*** DATA EXTRACT ***

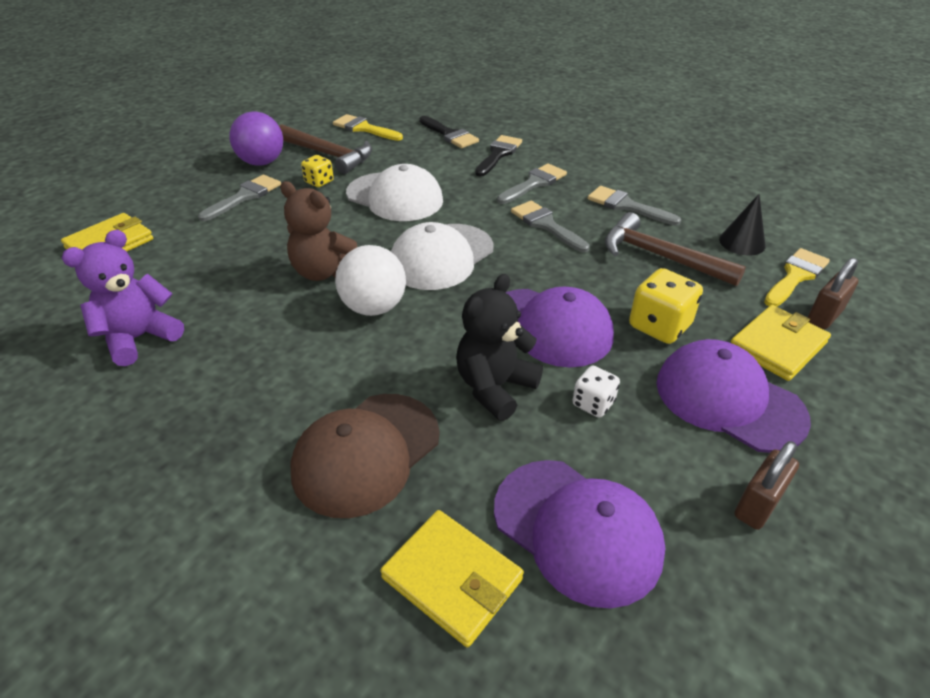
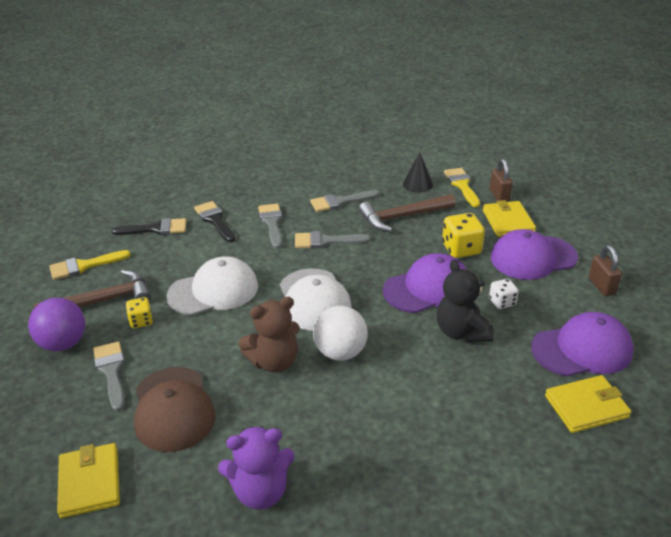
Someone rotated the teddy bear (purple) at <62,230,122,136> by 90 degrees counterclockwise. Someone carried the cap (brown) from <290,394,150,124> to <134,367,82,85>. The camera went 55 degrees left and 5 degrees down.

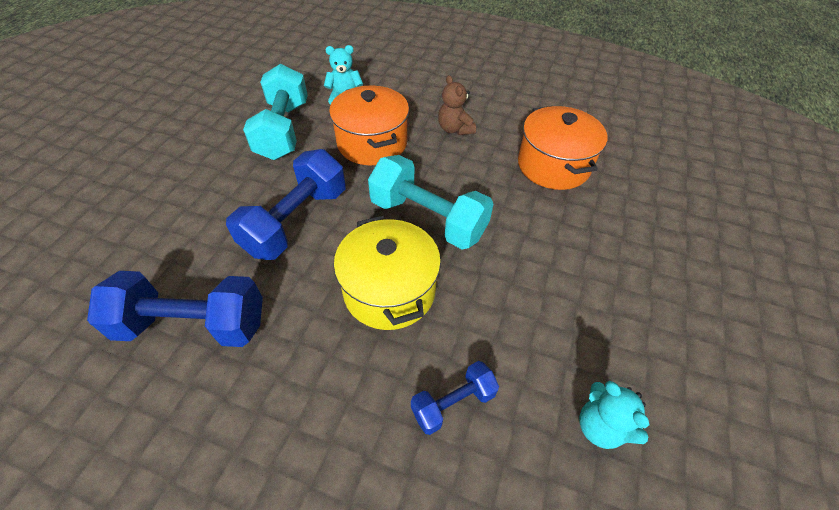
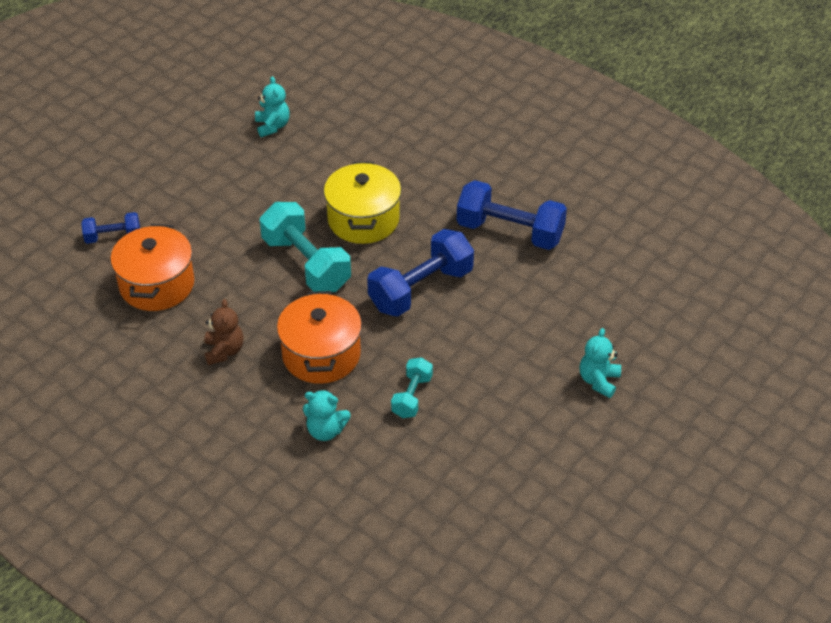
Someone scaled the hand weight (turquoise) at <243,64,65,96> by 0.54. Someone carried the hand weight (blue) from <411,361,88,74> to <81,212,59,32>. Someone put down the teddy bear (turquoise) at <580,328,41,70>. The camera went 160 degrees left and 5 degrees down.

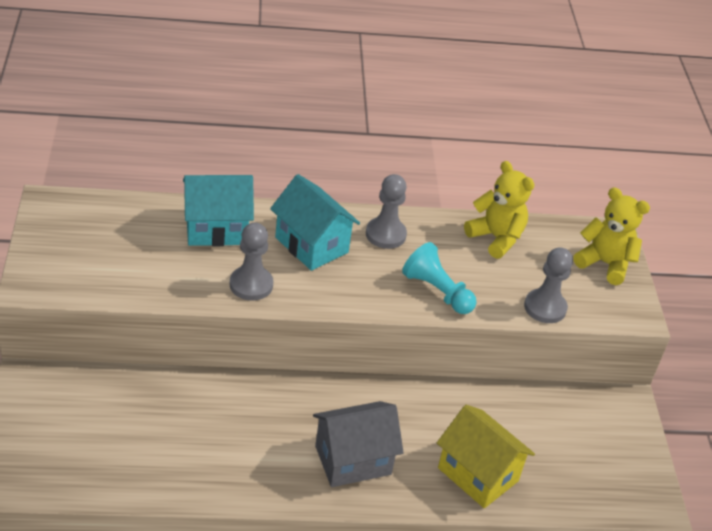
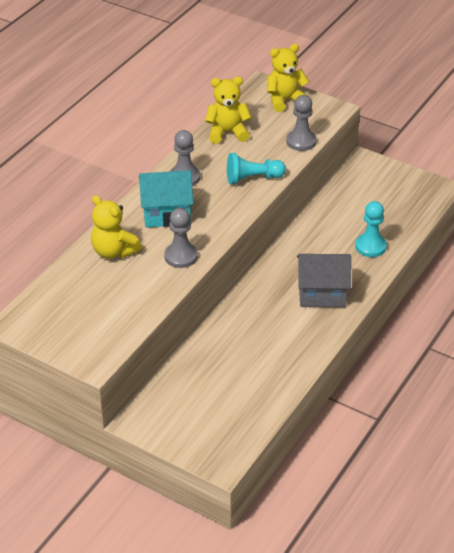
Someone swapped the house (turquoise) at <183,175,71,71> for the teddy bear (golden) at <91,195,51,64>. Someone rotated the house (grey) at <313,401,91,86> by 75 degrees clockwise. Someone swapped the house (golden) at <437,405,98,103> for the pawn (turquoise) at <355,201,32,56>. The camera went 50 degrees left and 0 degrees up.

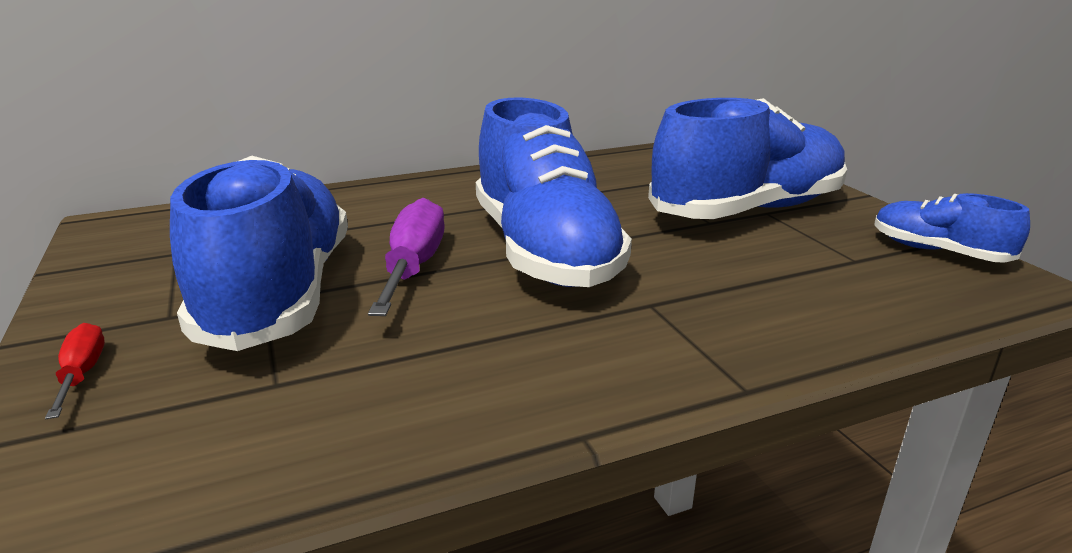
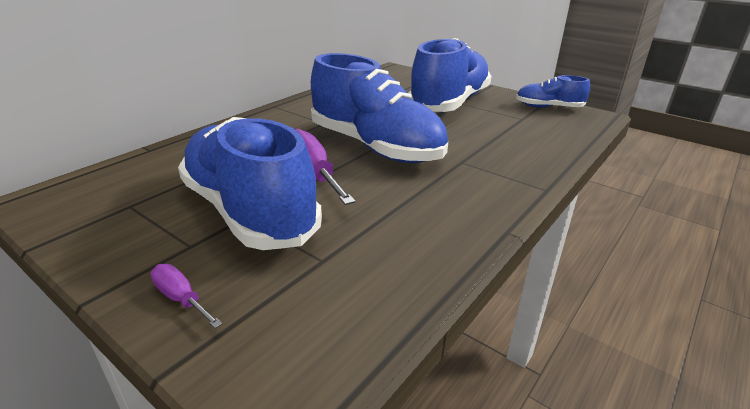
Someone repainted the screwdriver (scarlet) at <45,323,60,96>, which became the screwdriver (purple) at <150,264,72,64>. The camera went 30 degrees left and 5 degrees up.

*** End of DATA EXTRACT ***

● TASK DIRECTIONS: Precisely those lines above that run from the line with "Someone scaled the" up to and including the line with "Someone swapped the house (turquoise)" are to be set down, with the pictures omitted.

● ANSWER FOR THIS EXERCISE:
Someone scaled the hand weight (turquoise) at <243,64,65,96> by 0.54. Someone carried the hand weight (blue) from <411,361,88,74> to <81,212,59,32>. Someone put down the teddy bear (turquoise) at <580,328,41,70>. The camera went 160 degrees left and 5 degrees down.

Someone swapped the house (turquoise) at <183,175,71,71> for the teddy bear (golden) at <91,195,51,64>. Someone rotated the house (grey) at <313,401,91,86> by 75 degrees clockwise. Someone swapped the house (golden) at <437,405,98,103> for the pawn (turquoise) at <355,201,32,56>. The camera went 50 degrees left and 0 degrees up.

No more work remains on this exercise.